Exercise
Exact reproduction required: the lines below from the line with "U5 pin FB: W8 -> W9" to the line with "C13: 100pF (GND, VX) -> 100pF (AOUT, GND)", both ends included, and no others.
START Stored data
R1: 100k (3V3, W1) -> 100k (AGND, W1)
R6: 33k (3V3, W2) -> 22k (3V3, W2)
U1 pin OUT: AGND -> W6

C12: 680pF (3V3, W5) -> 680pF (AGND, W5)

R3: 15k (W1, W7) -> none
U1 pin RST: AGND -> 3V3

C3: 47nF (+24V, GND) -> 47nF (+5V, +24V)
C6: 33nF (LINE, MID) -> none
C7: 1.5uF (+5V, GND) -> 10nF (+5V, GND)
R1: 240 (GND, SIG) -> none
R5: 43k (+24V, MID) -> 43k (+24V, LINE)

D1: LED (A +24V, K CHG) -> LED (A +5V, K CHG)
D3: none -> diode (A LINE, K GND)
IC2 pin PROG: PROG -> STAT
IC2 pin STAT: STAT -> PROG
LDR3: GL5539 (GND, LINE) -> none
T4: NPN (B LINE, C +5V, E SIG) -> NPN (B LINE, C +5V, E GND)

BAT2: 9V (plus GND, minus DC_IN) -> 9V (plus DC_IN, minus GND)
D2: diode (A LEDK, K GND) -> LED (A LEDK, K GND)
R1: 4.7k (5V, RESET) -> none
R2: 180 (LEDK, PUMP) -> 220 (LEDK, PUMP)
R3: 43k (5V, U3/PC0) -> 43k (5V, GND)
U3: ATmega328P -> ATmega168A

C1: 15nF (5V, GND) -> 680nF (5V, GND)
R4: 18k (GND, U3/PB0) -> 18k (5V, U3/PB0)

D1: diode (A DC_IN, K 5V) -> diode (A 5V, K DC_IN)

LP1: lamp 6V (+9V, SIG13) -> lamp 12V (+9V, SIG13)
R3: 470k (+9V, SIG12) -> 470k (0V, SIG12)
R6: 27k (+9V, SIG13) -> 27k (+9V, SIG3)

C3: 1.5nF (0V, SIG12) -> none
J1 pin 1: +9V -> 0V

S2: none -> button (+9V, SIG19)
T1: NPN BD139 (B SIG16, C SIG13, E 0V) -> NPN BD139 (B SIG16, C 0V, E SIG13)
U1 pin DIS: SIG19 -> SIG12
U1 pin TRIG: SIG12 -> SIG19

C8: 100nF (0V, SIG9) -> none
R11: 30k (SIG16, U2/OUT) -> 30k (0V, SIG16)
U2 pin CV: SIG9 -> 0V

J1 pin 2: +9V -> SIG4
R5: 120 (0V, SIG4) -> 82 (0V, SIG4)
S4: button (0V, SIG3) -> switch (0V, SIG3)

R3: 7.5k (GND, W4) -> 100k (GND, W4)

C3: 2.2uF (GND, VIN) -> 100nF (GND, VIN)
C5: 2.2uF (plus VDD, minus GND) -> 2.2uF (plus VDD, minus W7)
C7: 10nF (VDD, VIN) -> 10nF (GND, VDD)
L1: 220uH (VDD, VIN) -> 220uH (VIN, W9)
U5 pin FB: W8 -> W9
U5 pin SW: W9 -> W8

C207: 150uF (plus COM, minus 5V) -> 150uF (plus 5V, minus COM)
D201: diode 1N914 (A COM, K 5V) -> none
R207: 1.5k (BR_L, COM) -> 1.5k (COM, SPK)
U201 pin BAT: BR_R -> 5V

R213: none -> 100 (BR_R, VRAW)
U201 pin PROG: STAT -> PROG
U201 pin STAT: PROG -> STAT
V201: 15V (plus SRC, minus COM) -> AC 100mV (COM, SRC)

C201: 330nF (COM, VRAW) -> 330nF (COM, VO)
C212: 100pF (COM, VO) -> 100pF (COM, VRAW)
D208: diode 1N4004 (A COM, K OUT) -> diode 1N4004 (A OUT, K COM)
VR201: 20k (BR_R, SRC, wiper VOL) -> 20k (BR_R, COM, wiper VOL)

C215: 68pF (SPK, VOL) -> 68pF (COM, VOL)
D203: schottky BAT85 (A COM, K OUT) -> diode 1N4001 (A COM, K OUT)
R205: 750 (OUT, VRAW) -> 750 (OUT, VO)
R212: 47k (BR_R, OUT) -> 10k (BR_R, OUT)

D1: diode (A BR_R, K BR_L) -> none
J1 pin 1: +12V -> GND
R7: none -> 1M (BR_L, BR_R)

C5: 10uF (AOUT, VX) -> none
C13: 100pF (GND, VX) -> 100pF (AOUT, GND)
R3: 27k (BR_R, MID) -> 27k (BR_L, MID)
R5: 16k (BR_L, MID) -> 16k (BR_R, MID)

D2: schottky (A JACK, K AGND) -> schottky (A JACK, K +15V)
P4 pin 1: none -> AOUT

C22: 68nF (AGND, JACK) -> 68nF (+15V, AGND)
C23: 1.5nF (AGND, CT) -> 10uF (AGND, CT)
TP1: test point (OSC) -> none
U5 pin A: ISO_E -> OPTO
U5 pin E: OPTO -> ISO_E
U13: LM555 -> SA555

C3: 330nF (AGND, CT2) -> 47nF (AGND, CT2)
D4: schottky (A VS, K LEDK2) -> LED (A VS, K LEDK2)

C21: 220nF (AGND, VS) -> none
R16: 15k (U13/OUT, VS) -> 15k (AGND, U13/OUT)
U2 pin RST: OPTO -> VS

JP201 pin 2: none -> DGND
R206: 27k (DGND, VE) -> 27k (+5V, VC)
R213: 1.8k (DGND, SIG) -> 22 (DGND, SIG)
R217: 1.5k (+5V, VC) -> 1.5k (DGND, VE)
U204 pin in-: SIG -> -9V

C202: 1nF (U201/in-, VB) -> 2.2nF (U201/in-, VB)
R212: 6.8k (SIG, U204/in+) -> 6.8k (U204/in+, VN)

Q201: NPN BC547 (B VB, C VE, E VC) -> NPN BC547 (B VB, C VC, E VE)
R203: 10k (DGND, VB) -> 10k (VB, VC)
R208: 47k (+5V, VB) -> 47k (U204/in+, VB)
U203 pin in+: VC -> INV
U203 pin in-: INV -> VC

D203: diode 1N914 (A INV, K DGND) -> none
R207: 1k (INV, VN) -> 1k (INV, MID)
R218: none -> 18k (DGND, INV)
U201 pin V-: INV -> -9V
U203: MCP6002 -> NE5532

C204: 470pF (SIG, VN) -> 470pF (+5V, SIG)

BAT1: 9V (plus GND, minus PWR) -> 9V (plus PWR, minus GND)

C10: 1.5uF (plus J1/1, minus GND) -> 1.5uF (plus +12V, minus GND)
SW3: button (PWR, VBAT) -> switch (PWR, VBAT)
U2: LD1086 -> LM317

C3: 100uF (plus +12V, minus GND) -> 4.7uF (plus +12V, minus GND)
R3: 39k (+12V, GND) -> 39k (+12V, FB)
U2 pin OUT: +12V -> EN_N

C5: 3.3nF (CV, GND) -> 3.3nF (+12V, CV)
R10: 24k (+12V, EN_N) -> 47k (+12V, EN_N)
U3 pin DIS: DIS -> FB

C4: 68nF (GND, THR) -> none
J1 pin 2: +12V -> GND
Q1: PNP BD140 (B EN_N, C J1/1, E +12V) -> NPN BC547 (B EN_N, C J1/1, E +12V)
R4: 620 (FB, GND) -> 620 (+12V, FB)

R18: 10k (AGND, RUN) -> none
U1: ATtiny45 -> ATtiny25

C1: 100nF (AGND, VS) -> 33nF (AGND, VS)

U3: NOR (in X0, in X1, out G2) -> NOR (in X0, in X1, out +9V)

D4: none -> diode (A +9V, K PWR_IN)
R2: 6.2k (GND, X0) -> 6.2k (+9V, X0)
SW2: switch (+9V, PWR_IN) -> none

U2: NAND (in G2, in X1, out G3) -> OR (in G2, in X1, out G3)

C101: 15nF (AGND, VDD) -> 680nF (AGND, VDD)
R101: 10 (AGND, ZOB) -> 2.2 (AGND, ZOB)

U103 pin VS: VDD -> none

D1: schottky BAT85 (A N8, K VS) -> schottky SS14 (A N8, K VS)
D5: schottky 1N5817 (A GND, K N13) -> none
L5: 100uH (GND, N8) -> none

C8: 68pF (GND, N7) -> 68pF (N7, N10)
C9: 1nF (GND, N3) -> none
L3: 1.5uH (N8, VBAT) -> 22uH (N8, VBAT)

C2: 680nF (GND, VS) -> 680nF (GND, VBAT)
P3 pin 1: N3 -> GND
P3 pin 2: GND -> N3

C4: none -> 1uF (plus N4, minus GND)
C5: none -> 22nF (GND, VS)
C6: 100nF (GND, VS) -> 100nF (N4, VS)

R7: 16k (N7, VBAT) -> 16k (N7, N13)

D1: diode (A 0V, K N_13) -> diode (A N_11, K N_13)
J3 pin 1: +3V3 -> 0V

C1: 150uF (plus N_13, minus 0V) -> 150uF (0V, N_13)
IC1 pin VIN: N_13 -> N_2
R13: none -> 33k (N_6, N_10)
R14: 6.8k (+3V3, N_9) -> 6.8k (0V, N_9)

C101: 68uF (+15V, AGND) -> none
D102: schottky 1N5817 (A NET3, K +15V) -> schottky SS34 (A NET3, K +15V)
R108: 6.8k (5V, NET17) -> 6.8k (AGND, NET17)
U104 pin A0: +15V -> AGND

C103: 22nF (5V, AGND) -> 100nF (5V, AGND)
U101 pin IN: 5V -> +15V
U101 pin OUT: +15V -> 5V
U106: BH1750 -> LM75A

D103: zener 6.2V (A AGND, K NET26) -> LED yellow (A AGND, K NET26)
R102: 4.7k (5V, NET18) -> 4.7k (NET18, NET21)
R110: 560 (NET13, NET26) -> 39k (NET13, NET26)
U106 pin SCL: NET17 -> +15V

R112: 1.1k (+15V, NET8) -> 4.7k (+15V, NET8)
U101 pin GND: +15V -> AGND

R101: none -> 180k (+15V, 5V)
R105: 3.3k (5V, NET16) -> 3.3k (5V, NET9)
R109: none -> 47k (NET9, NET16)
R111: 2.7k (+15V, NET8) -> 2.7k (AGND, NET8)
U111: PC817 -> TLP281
END Stored data
Task result
U5 pin FB: W8 -> W9
U5 pin SW: W9 -> W8

C207: 150uF (plus COM, minus 5V) -> 150uF (plus 5V, minus COM)
D201: diode 1N914 (A COM, K 5V) -> none
R207: 1.5k (BR_L, COM) -> 1.5k (COM, SPK)
U201 pin BAT: BR_R -> 5V

R213: none -> 100 (BR_R, VRAW)
U201 pin PROG: STAT -> PROG
U201 pin STAT: PROG -> STAT
V201: 15V (plus SRC, minus COM) -> AC 100mV (COM, SRC)

C201: 330nF (COM, VRAW) -> 330nF (COM, VO)
C212: 100pF (COM, VO) -> 100pF (COM, VRAW)
D208: diode 1N4004 (A COM, K OUT) -> diode 1N4004 (A OUT, K COM)
VR201: 20k (BR_R, SRC, wiper VOL) -> 20k (BR_R, COM, wiper VOL)

C215: 68pF (SPK, VOL) -> 68pF (COM, VOL)
D203: schottky BAT85 (A COM, K OUT) -> diode 1N4001 (A COM, K OUT)
R205: 750 (OUT, VRAW) -> 750 (OUT, VO)
R212: 47k (BR_R, OUT) -> 10k (BR_R, OUT)

D1: diode (A BR_R, K BR_L) -> none
J1 pin 1: +12V -> GND
R7: none -> 1M (BR_L, BR_R)

C5: 10uF (AOUT, VX) -> none
C13: 100pF (GND, VX) -> 100pF (AOUT, GND)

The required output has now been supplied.